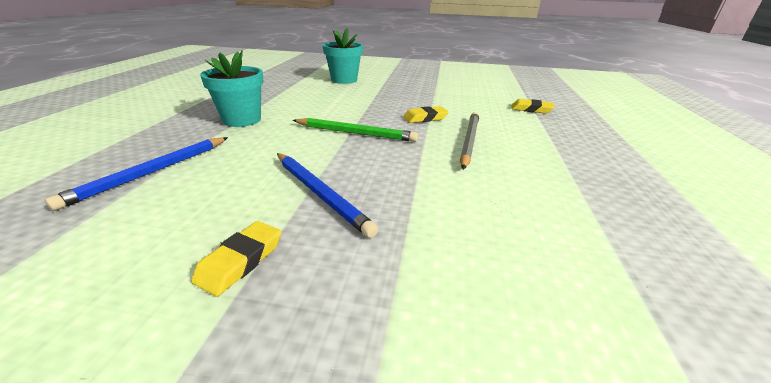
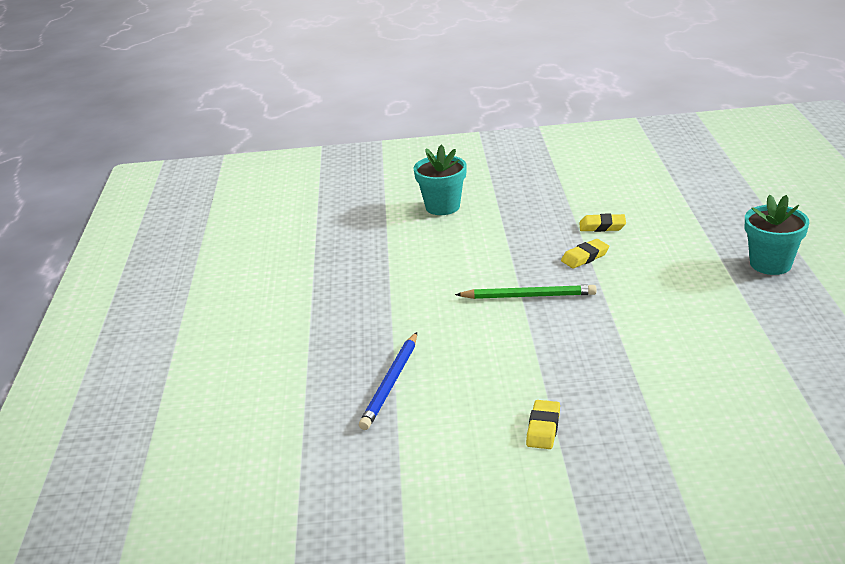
camera: 10 degrees left, 0 degrees up
(242, 120) = (395, 305): turquoise flower pot -> turquoise flower pot (770, 264)
(319, 193) = (551, 368): blue pencil -> none
(469, 141) = (645, 281): grey pencil -> none
(531, 109) = (691, 215): yellow eraser -> yellow eraser (602, 226)

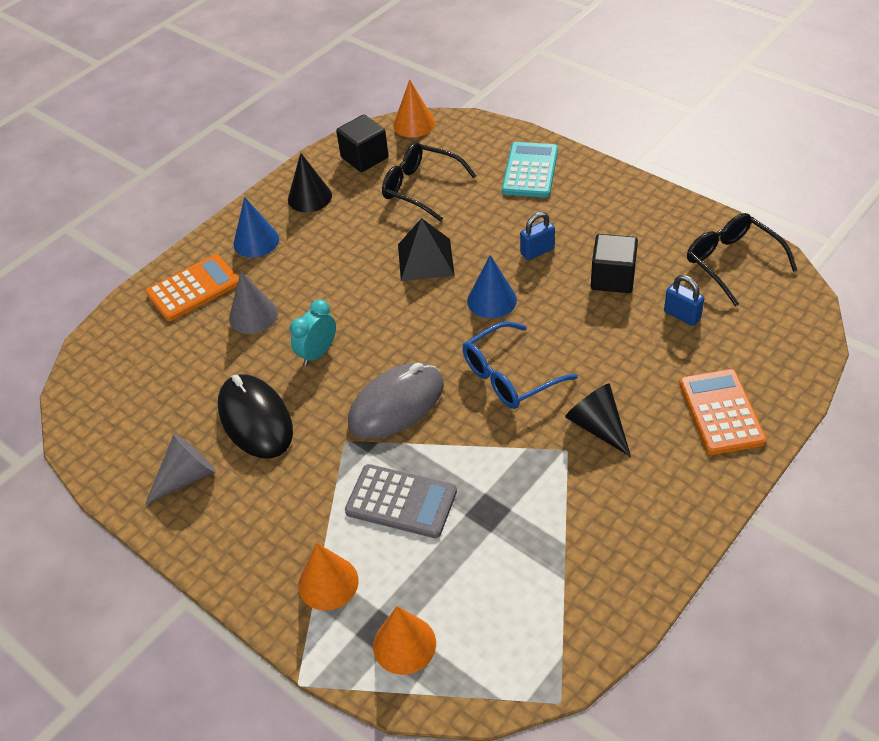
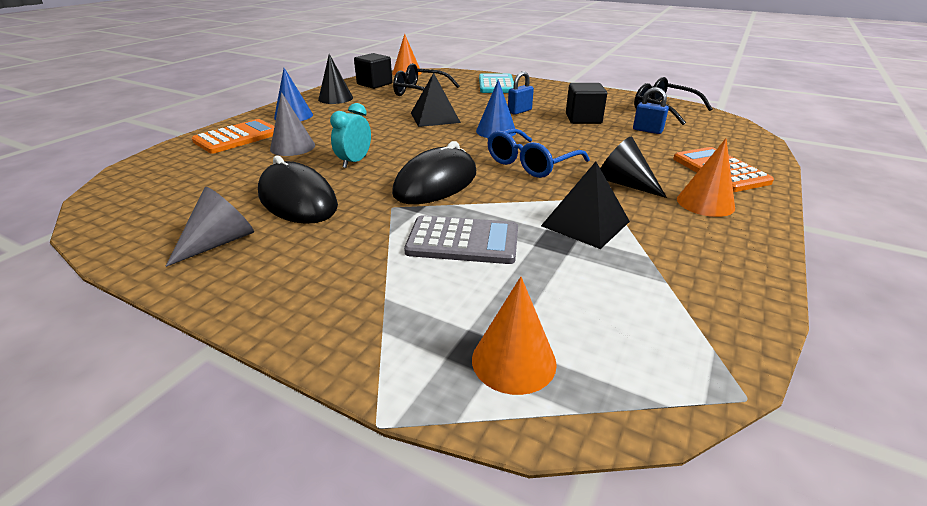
camera: 15 degrees left, 15 degrees down
(328, 583) = (398, 311): orange cone -> orange cone (705, 203)
(396, 404) = (436, 183): grey mouse -> black mouse
(526, 489) = (585, 223): none -> black pyramid

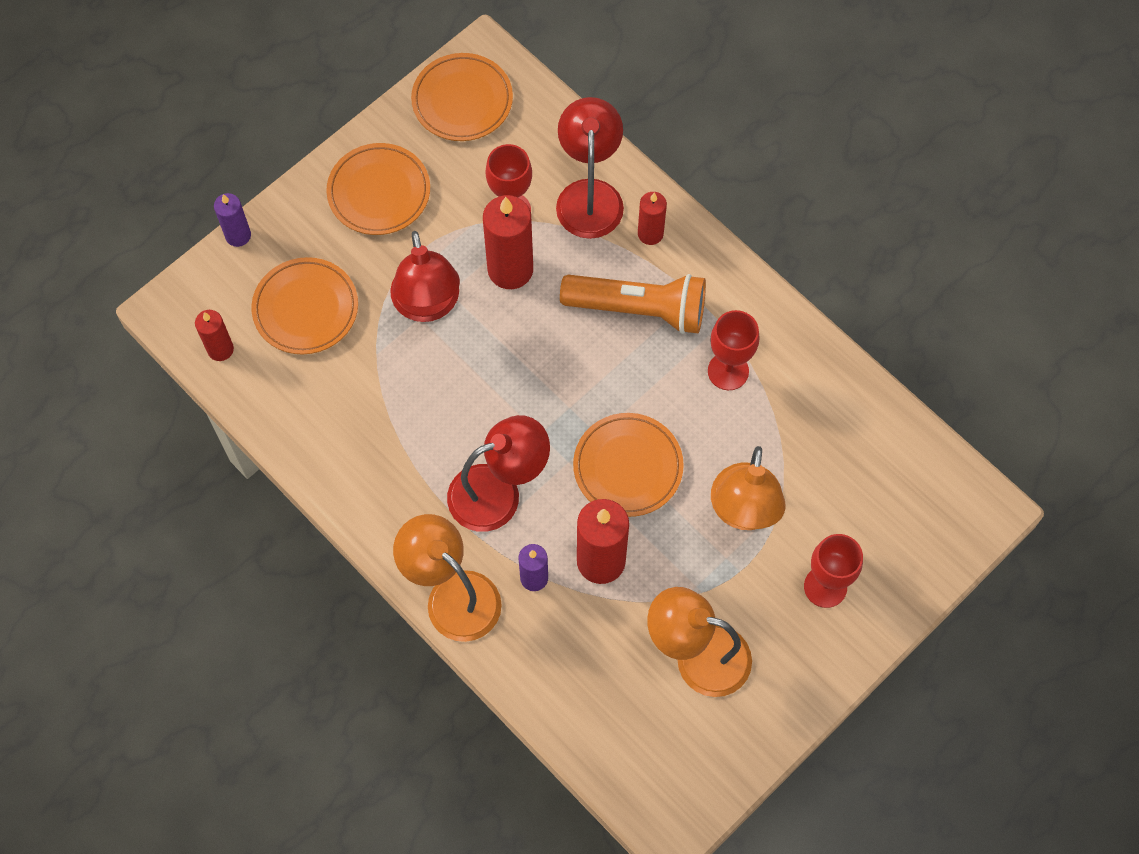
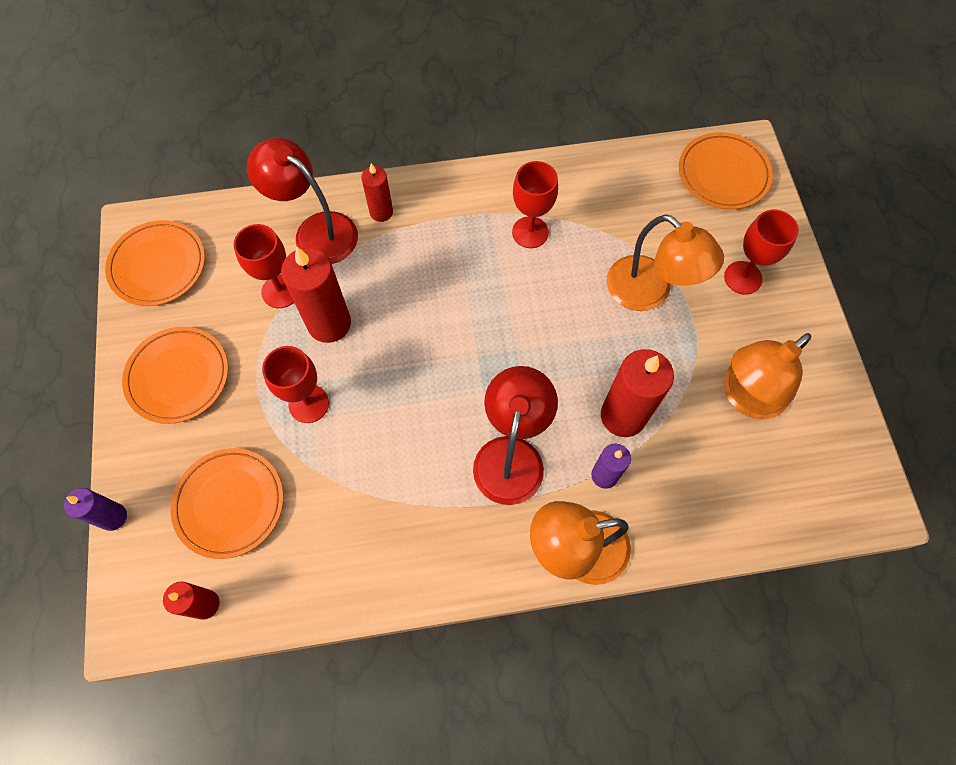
camera: 55 degrees left, 0 degrees up
(428, 305) = (308, 404): red lamp -> red goblet
(628, 467) = (557, 347): orange plate -> orange plate (723, 174)
(639, 309) = (435, 258): orange flashlight -> none

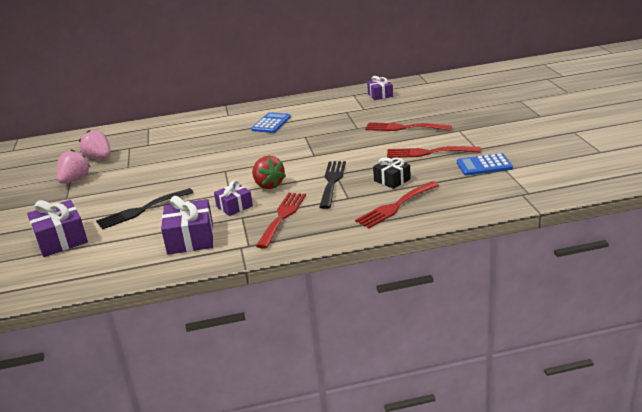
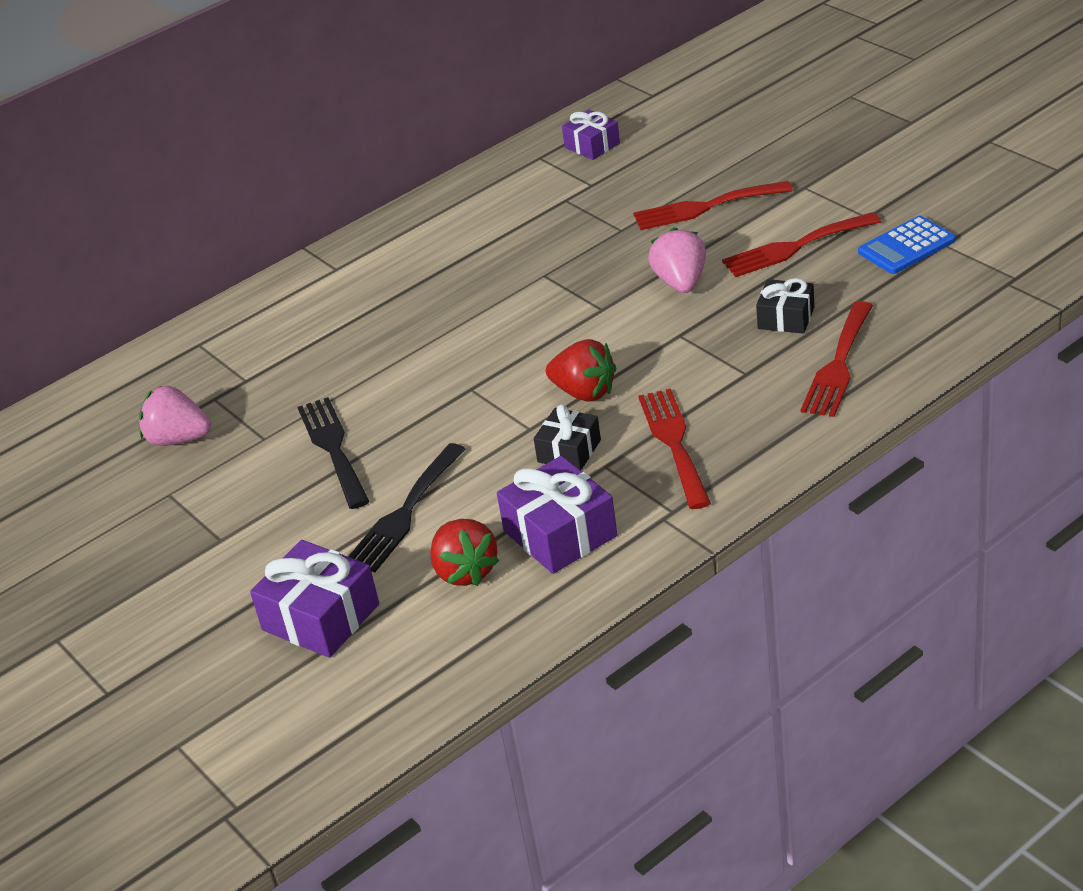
camera: 25 degrees left, 10 degrees up
(75, 180) = (188, 499): pink strawberry -> pink strawberry (681, 282)
(135, 241) = (465, 571): none -> red strawberry
(234, 206) = (569, 451): purple gift -> black gift
(271, 123) = (447, 264): blue calculator -> none
(332, 181) = (689, 351): black fork -> black fork (333, 448)

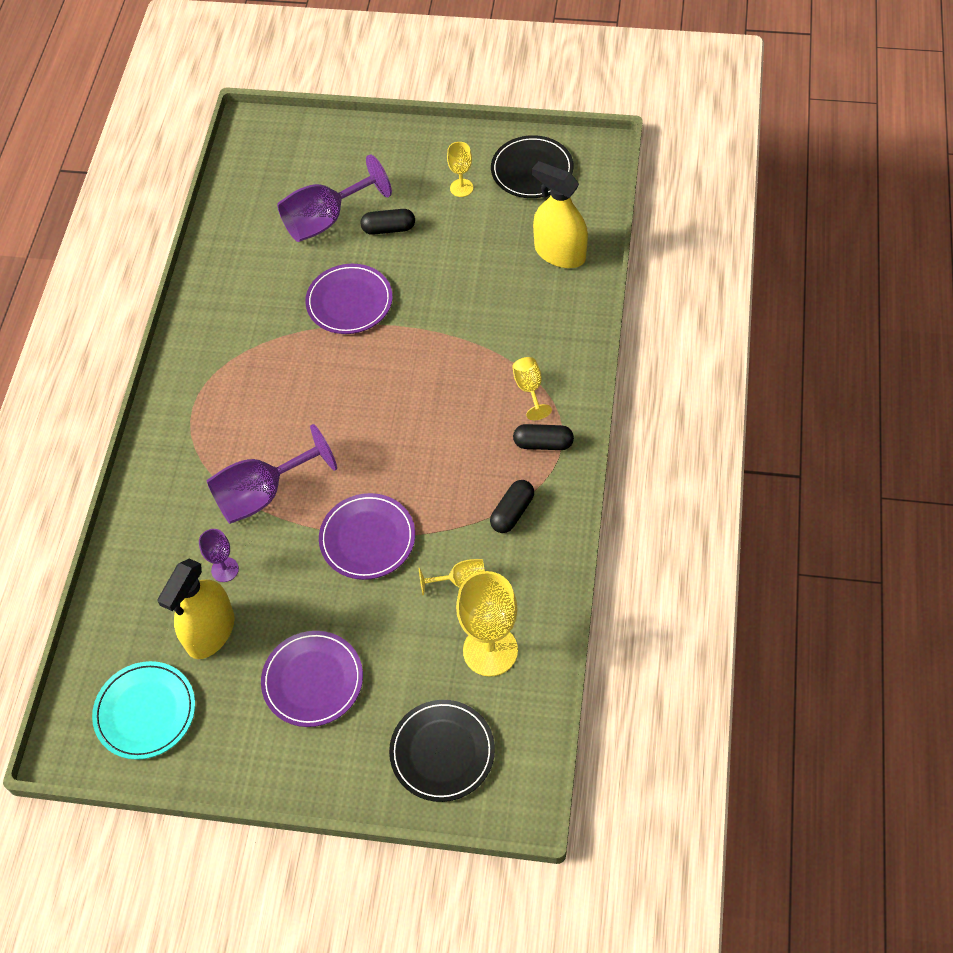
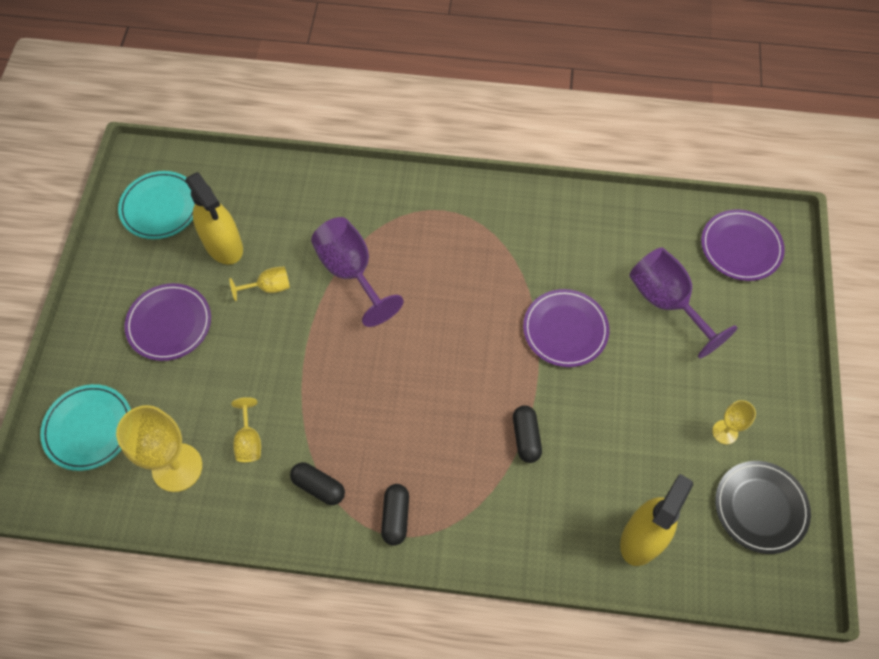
camera: 85 degrees right, 5 degrees up
(210, 632) = (223, 245): yellow spray bottle -> yellow spray bottle turned 150 degrees counterclockwise
(225, 569) = (279, 250): purple goblet -> none
(367, 538) = (300, 359): purple plate -> purple plate (741, 247)
(388, 229) = (661, 361): black capsule -> black capsule (526, 437)
(442, 752) = (88, 428): black plate -> turquoise plate
(529, 389) = (461, 504): yellow goblet -> yellow goblet (269, 287)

================================

*TASK DIRECTIONS:* Transcribe exactly, and only, the lines from the one containing "(242, 120) = (395, 305): turquoise" through the last line of the records above, both included; leave out the pictures.

*YOUR SOLUTION:*
(242, 120) = (395, 305): turquoise flower pot -> turquoise flower pot (770, 264)
(319, 193) = (551, 368): blue pencil -> none
(469, 141) = (645, 281): grey pencil -> none
(531, 109) = (691, 215): yellow eraser -> yellow eraser (602, 226)

camera: 15 degrees left, 15 degrees down
(328, 583) = (398, 311): orange cone -> orange cone (705, 203)
(396, 404) = (436, 183): grey mouse -> black mouse
(526, 489) = (585, 223): none -> black pyramid

camera: 55 degrees left, 0 degrees up
(428, 305) = (308, 404): red lamp -> red goblet
(628, 467) = (557, 347): orange plate -> orange plate (723, 174)
(639, 309) = (435, 258): orange flashlight -> none

camera: 25 degrees left, 10 degrees up
(75, 180) = (188, 499): pink strawberry -> pink strawberry (681, 282)
(135, 241) = (465, 571): none -> red strawberry
(234, 206) = (569, 451): purple gift -> black gift
(271, 123) = (447, 264): blue calculator -> none
(332, 181) = (689, 351): black fork -> black fork (333, 448)

camera: 85 degrees right, 5 degrees up
(210, 632) = (223, 245): yellow spray bottle -> yellow spray bottle turned 150 degrees counterclockwise
(225, 569) = (279, 250): purple goblet -> none
(367, 538) = (300, 359): purple plate -> purple plate (741, 247)
(388, 229) = (661, 361): black capsule -> black capsule (526, 437)
(442, 752) = (88, 428): black plate -> turquoise plate
(529, 389) = (461, 504): yellow goblet -> yellow goblet (269, 287)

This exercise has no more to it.